After locating the line with "(524, 358) = (707, 363): blue" below, output it and each following line exactly, stopping after the line with "(729, 394) = (964, 318): grey". No pictures.

Excerpted records:
►
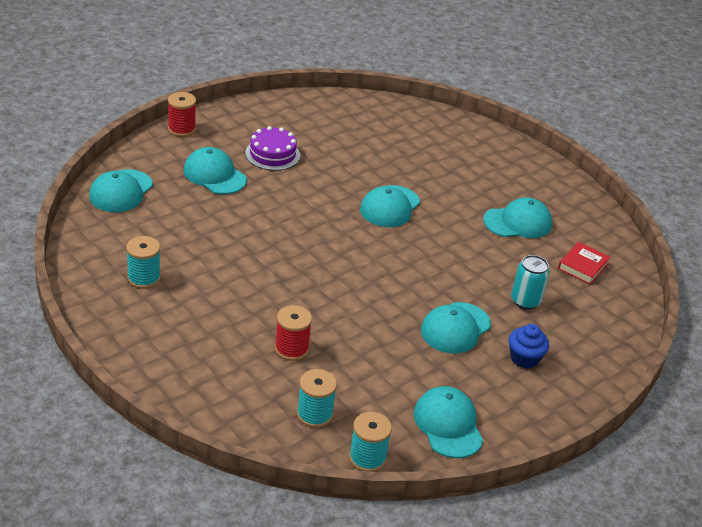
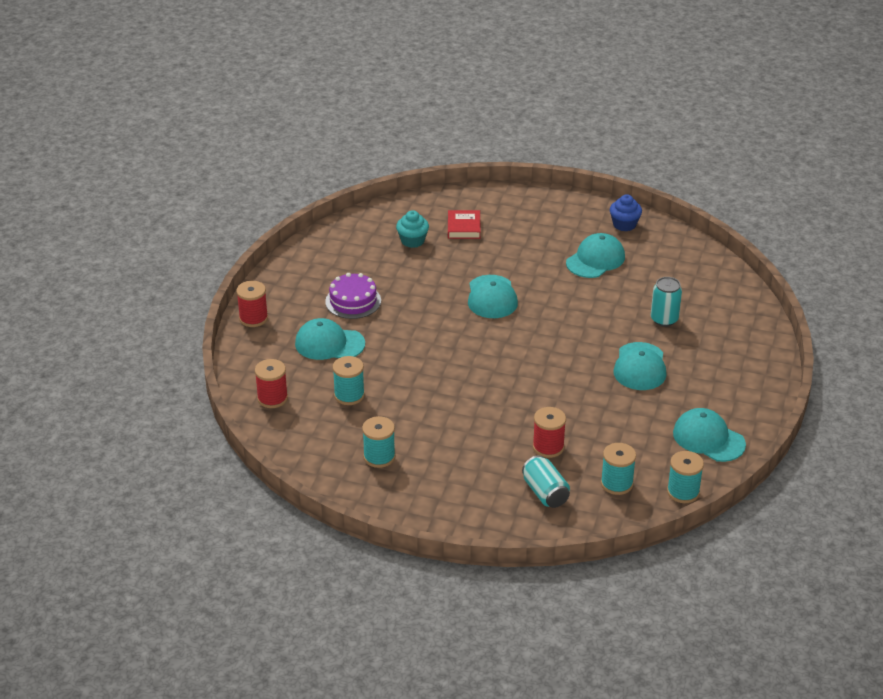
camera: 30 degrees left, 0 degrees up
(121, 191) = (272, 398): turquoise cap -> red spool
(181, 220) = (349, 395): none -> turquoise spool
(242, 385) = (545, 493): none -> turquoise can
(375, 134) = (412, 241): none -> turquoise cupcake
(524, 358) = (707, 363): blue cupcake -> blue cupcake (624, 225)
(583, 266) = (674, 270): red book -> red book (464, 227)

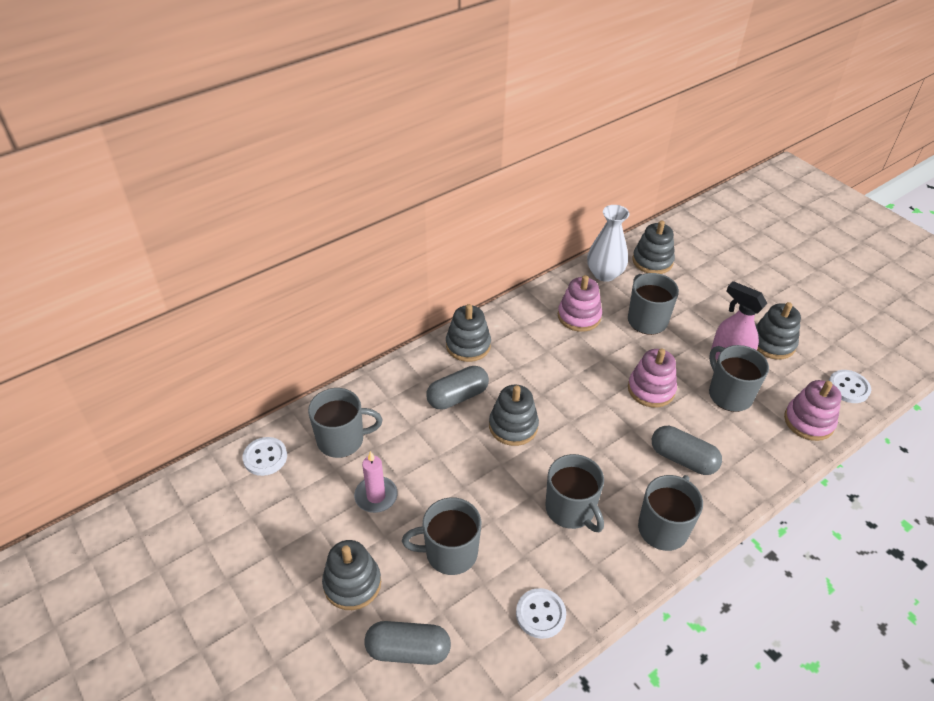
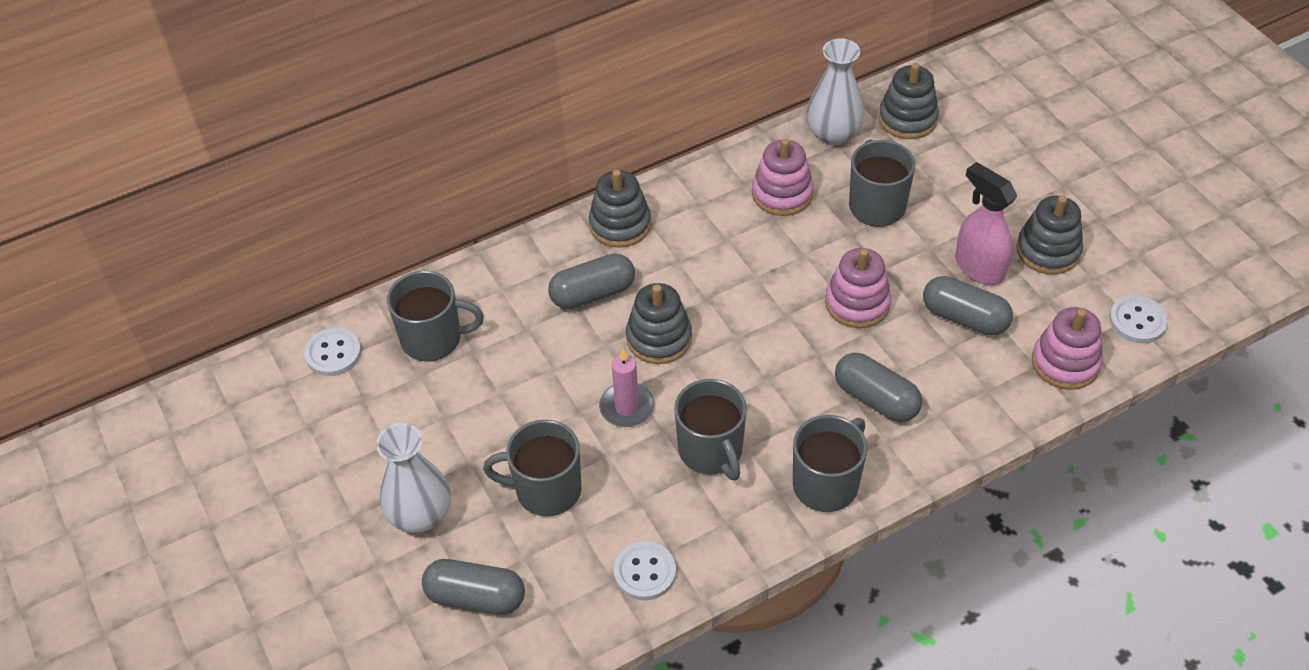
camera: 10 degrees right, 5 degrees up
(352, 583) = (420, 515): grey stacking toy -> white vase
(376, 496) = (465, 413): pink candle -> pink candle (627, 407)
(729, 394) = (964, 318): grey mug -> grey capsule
◄
►
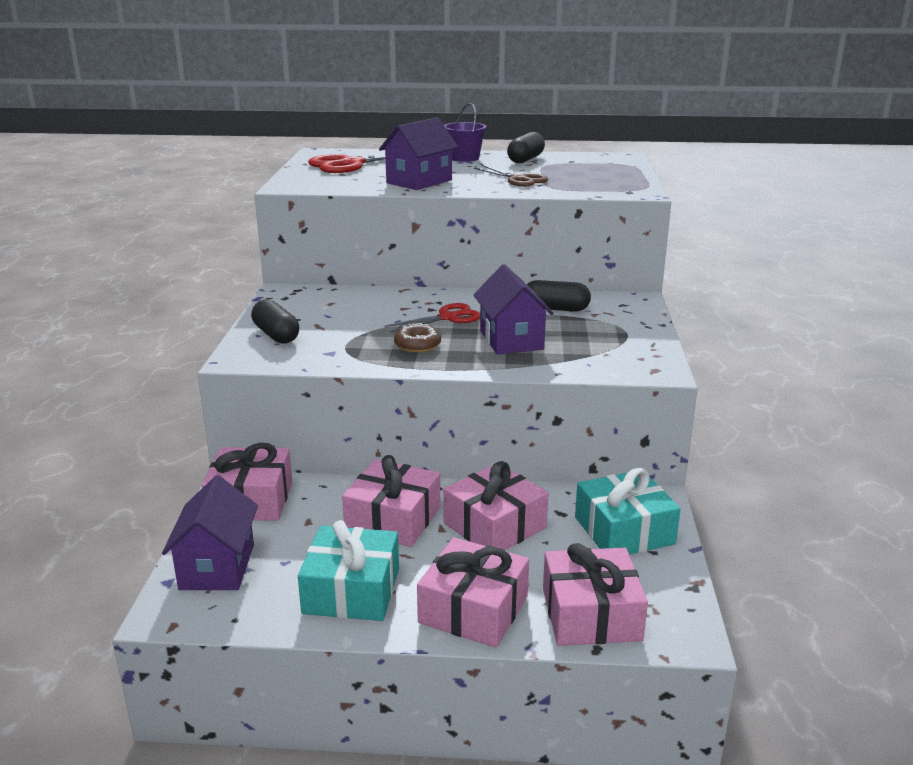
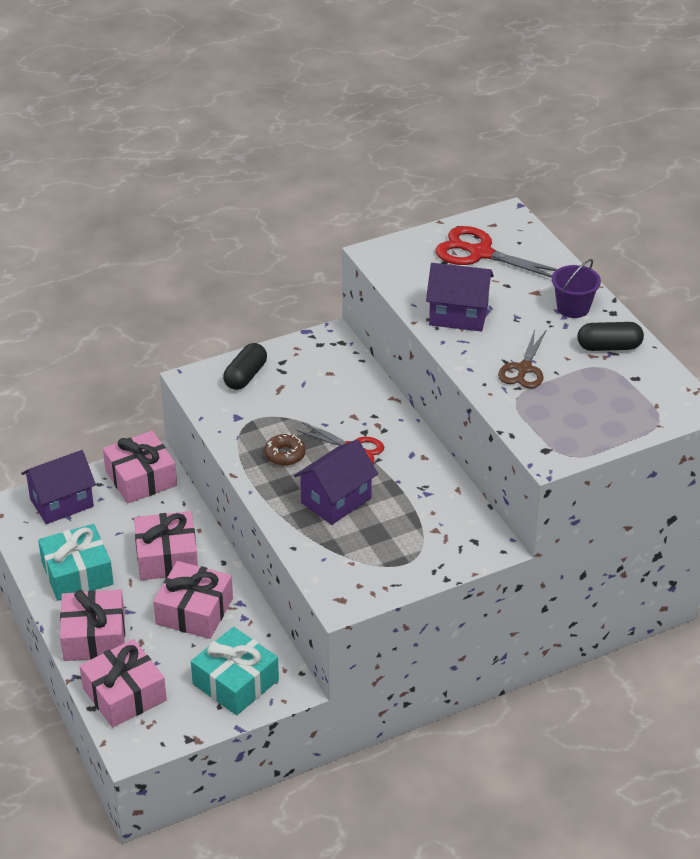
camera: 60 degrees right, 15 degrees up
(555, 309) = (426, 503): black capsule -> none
◄
Your response:
(524, 358) = (707, 363): blue cupcake -> blue cupcake (624, 225)
(583, 266) = (674, 270): red book -> red book (464, 227)

camera: 10 degrees right, 5 degrees up
(352, 583) = (420, 515): grey stacking toy -> white vase
(376, 496) = (465, 413): pink candle -> pink candle (627, 407)
(729, 394) = (964, 318): grey mug -> grey capsule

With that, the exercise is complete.